§ **RECORD SET**:
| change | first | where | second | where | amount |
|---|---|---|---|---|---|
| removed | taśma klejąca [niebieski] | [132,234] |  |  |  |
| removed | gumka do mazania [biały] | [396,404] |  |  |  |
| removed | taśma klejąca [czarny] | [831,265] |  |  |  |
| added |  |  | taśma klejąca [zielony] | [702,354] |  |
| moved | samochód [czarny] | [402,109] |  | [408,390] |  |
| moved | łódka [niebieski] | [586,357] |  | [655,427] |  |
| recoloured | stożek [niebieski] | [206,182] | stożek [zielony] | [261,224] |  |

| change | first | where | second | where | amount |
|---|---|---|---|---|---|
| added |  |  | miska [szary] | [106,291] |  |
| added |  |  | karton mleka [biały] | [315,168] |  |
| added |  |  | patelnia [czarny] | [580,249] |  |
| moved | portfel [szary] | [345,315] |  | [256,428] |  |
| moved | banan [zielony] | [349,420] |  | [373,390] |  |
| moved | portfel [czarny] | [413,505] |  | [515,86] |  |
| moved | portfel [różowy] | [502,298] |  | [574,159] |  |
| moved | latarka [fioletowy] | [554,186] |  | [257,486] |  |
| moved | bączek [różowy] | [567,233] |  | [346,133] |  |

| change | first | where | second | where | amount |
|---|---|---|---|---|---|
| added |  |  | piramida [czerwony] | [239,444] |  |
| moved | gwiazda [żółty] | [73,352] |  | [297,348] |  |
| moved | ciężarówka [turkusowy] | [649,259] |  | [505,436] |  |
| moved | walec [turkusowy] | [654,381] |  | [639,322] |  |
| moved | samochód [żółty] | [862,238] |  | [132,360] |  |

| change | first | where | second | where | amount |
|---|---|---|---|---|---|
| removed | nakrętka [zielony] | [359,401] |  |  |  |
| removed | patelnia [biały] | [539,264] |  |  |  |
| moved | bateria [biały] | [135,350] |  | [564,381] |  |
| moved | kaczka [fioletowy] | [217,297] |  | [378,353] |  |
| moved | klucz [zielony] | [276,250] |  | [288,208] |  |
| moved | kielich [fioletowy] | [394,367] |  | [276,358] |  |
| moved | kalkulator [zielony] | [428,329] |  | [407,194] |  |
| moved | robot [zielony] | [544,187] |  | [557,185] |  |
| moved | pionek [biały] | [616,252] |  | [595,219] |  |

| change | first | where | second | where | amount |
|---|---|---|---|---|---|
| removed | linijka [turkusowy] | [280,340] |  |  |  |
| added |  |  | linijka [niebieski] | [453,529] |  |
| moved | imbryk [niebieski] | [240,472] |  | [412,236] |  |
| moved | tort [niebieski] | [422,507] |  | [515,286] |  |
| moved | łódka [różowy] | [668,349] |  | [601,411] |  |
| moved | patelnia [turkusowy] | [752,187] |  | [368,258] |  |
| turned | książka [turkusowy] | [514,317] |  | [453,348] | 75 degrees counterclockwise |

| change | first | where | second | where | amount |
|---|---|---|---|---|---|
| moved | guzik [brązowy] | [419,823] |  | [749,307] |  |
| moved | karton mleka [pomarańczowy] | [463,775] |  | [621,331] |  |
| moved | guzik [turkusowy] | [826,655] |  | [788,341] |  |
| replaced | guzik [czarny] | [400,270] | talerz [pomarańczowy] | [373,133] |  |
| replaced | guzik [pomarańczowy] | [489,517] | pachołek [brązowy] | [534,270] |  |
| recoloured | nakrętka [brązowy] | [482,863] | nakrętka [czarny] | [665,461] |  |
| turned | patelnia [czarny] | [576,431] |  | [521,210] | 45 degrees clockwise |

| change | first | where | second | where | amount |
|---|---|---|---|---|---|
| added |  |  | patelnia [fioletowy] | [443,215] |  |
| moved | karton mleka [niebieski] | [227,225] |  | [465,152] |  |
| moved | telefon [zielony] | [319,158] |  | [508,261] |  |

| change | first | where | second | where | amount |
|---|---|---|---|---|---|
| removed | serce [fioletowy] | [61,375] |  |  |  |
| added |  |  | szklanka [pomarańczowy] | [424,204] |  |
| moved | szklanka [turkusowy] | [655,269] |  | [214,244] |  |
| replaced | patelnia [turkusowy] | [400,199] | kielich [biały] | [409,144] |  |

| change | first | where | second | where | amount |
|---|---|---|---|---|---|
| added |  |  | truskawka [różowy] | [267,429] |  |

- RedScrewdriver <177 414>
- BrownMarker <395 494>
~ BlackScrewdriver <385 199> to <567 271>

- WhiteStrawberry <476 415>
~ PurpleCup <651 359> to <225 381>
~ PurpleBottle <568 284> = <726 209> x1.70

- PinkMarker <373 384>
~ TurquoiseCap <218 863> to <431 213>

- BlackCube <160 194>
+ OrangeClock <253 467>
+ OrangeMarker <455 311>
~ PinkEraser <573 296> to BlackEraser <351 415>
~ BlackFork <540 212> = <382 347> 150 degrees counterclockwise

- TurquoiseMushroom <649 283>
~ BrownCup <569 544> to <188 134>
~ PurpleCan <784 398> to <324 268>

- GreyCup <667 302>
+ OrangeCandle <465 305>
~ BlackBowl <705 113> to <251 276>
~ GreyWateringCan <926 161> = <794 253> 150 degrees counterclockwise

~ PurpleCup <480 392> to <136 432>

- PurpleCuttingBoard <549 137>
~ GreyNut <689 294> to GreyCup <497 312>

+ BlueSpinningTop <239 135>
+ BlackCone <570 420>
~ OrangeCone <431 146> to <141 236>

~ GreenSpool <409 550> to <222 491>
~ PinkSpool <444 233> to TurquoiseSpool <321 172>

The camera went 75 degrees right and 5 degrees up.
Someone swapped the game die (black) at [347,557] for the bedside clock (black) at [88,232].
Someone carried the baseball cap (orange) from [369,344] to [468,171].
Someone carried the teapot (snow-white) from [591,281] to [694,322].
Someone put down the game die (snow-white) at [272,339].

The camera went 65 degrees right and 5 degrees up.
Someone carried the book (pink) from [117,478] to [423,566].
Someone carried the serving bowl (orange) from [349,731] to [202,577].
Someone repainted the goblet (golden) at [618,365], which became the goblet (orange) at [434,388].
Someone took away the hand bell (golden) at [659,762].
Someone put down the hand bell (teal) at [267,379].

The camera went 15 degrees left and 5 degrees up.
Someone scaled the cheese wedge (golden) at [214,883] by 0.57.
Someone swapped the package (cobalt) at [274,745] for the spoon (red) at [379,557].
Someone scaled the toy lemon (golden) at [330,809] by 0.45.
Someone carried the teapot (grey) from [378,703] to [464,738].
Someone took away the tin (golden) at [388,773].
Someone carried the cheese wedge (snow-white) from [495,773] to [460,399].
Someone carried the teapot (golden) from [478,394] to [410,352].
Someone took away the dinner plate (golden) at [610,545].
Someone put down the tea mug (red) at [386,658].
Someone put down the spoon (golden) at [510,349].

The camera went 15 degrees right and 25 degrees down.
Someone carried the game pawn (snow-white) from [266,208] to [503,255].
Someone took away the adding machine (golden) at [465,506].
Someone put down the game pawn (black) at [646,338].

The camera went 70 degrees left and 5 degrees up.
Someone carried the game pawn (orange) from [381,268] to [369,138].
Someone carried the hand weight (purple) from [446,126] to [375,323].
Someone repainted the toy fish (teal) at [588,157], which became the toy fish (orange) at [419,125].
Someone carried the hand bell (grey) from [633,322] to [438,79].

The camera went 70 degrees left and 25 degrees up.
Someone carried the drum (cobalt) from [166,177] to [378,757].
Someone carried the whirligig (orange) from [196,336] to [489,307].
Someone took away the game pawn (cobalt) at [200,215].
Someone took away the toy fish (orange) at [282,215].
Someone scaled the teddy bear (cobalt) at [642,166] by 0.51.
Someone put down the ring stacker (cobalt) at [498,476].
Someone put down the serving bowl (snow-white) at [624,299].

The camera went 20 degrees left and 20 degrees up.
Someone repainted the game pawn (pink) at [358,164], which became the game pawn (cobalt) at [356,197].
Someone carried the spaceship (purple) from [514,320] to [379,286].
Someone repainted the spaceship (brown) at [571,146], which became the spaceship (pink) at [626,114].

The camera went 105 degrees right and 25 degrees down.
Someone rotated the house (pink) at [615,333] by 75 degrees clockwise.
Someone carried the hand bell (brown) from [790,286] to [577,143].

§ **WORK INSTRUCTION**: Starting from the records above, copy each line where the string "taśma" is found.

§ **RESULT**:
| removed | taśma klejąca [niebieski] | [132,234] |  |  |  |
| removed | taśma klejąca [czarny] | [831,265] |  |  |  |
| added |  |  | taśma klejąca [zielony] | [702,354] |  |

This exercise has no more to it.